What is expected: Instruction for the data below: set down exactly the lines from the line with "(110, 392) = (216, 289): grey" to the line with "(526, 740) = (281, 168): white", inclusive, and no others.

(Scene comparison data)
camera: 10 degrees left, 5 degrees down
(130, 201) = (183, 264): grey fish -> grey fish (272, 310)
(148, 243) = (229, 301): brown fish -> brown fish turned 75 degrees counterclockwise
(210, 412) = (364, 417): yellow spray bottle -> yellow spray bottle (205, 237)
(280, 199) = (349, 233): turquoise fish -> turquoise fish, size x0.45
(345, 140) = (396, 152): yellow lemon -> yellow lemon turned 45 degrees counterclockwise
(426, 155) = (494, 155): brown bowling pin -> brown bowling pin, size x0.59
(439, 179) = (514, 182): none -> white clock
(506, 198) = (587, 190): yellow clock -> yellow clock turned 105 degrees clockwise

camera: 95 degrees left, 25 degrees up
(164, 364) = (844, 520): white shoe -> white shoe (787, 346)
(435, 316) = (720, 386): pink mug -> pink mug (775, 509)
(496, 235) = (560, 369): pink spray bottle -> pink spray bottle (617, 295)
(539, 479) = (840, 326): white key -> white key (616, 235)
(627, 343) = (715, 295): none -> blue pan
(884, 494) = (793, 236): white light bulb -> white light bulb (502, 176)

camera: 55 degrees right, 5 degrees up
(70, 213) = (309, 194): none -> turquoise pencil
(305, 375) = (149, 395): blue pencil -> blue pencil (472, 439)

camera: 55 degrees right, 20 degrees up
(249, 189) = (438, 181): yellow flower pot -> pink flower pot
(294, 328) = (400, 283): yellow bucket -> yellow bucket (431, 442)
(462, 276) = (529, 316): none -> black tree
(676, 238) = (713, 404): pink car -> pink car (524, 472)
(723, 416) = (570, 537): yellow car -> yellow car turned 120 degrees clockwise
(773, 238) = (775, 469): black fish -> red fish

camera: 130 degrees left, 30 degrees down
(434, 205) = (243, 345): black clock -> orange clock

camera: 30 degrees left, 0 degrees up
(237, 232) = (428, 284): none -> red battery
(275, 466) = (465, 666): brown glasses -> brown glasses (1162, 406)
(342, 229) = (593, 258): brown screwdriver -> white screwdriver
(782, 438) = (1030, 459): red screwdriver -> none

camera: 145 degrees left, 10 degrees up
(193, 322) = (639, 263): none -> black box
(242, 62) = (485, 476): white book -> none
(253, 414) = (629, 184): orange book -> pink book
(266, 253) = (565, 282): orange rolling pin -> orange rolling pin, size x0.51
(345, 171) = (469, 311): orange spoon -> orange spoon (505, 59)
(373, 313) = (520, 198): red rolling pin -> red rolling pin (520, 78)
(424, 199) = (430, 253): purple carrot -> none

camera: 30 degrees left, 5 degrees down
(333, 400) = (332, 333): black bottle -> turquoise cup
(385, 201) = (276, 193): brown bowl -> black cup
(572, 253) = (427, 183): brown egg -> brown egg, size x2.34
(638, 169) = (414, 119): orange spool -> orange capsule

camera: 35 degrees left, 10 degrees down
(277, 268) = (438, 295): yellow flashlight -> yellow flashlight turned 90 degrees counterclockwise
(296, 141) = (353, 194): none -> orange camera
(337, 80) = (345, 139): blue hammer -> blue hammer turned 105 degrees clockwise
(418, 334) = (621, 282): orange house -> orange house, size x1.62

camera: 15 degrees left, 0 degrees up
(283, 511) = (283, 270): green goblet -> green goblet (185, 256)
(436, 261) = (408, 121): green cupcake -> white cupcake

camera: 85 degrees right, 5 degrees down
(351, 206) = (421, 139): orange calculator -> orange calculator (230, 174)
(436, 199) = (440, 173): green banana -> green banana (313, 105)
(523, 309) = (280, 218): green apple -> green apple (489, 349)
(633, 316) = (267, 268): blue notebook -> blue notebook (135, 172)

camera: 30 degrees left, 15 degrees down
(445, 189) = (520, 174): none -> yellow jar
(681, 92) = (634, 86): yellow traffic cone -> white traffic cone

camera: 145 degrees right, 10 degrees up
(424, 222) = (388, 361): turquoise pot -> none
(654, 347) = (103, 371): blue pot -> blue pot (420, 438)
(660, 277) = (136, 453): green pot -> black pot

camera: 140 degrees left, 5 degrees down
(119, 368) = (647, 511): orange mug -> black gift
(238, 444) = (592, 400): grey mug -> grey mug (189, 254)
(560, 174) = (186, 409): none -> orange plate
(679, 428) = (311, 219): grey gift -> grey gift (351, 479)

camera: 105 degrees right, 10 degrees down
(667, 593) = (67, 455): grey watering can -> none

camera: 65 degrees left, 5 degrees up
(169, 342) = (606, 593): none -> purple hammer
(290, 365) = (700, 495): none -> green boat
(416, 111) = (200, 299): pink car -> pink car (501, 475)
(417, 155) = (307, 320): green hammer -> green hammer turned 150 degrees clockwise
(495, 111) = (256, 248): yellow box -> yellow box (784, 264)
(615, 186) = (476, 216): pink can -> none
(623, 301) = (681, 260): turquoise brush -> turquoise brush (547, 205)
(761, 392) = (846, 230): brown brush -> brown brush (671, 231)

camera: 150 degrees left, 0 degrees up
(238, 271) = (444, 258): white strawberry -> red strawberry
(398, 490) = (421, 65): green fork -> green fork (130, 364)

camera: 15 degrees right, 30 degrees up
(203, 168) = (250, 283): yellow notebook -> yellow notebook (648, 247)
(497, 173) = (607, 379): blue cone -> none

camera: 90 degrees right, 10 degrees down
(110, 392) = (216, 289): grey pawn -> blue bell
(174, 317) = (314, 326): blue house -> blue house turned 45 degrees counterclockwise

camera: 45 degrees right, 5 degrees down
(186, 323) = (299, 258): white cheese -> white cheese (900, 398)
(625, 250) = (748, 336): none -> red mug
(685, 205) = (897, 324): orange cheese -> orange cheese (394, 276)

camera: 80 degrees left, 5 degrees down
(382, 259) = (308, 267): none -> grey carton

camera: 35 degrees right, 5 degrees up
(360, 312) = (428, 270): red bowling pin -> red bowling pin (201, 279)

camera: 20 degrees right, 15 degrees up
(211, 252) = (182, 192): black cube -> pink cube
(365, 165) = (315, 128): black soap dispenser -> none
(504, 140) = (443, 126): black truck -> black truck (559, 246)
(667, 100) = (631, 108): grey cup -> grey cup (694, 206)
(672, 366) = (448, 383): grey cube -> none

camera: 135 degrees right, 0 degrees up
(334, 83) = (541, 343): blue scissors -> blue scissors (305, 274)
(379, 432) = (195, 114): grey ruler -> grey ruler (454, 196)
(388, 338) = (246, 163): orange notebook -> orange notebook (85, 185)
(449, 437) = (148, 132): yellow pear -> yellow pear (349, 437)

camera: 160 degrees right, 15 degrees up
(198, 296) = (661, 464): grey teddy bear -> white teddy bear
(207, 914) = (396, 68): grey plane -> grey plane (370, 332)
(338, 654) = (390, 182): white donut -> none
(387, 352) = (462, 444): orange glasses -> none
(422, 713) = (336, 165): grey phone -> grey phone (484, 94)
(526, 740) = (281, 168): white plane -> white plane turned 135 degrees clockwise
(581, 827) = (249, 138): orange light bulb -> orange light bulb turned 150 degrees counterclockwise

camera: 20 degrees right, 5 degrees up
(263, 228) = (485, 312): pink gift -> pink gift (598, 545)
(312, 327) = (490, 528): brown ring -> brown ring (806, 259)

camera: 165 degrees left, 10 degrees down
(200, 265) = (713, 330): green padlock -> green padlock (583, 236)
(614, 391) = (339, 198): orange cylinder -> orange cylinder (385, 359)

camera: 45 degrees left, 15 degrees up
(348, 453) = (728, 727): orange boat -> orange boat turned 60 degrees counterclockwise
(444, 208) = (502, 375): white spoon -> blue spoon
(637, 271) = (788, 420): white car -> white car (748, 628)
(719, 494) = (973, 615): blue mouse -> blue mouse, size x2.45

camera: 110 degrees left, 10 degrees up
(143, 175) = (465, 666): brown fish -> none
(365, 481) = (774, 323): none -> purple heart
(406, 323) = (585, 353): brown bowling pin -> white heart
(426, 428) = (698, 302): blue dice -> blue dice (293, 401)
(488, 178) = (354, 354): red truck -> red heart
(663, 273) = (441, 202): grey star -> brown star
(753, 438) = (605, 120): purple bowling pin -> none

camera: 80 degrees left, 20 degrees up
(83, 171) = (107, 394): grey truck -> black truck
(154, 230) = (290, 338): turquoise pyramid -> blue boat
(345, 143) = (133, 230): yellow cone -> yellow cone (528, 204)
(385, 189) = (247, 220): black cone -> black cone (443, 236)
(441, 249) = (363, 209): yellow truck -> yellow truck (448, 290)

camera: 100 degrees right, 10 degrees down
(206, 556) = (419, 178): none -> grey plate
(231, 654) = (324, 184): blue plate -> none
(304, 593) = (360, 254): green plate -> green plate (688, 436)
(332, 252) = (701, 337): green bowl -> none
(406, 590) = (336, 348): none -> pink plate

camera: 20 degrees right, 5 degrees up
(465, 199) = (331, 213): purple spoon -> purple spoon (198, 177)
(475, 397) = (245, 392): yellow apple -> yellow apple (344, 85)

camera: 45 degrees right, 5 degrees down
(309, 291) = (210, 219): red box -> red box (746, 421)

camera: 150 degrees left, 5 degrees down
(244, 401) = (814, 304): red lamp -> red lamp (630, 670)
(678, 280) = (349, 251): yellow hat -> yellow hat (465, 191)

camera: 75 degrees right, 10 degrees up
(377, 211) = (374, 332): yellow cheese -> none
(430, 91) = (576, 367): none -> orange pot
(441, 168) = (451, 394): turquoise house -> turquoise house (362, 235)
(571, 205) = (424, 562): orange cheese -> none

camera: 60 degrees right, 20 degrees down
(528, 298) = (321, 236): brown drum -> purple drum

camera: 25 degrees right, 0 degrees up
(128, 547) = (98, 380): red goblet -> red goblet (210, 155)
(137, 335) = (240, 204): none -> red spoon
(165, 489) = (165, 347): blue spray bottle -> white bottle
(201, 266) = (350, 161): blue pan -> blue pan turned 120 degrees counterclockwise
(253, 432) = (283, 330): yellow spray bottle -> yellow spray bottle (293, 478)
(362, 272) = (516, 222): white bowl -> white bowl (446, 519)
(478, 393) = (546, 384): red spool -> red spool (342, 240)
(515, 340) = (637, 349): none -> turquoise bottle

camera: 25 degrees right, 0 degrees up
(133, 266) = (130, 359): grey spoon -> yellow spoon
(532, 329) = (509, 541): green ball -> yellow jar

Completed exercise:
(110, 392) = (216, 289): grey pawn -> blue bell
(174, 317) = (314, 326): blue house -> blue house turned 45 degrees counterclockwise

camera: 45 degrees right, 5 degrees down
(186, 323) = (299, 258): white cheese -> white cheese (900, 398)
(625, 250) = (748, 336): none -> red mug
(685, 205) = (897, 324): orange cheese -> orange cheese (394, 276)

camera: 80 degrees left, 5 degrees down
(382, 259) = (308, 267): none -> grey carton

camera: 35 degrees right, 5 degrees up
(360, 312) = (428, 270): red bowling pin -> red bowling pin (201, 279)

camera: 20 degrees right, 15 degrees up
(211, 252) = (182, 192): black cube -> pink cube
(365, 165) = (315, 128): black soap dispenser -> none
(504, 140) = (443, 126): black truck -> black truck (559, 246)
(667, 100) = (631, 108): grey cup -> grey cup (694, 206)
(672, 366) = (448, 383): grey cube -> none

camera: 135 degrees right, 0 degrees up
(334, 83) = (541, 343): blue scissors -> blue scissors (305, 274)
(379, 432) = (195, 114): grey ruler -> grey ruler (454, 196)
(388, 338) = (246, 163): orange notebook -> orange notebook (85, 185)
(449, 437) = (148, 132): yellow pear -> yellow pear (349, 437)

camera: 160 degrees right, 15 degrees up
(198, 296) = (661, 464): grey teddy bear -> white teddy bear
(207, 914) = (396, 68): grey plane -> grey plane (370, 332)
(338, 654) = (390, 182): white donut -> none
(387, 352) = (462, 444): orange glasses -> none
(422, 713) = (336, 165): grey phone -> grey phone (484, 94)
(526, 740) = (281, 168): white plane -> white plane turned 135 degrees clockwise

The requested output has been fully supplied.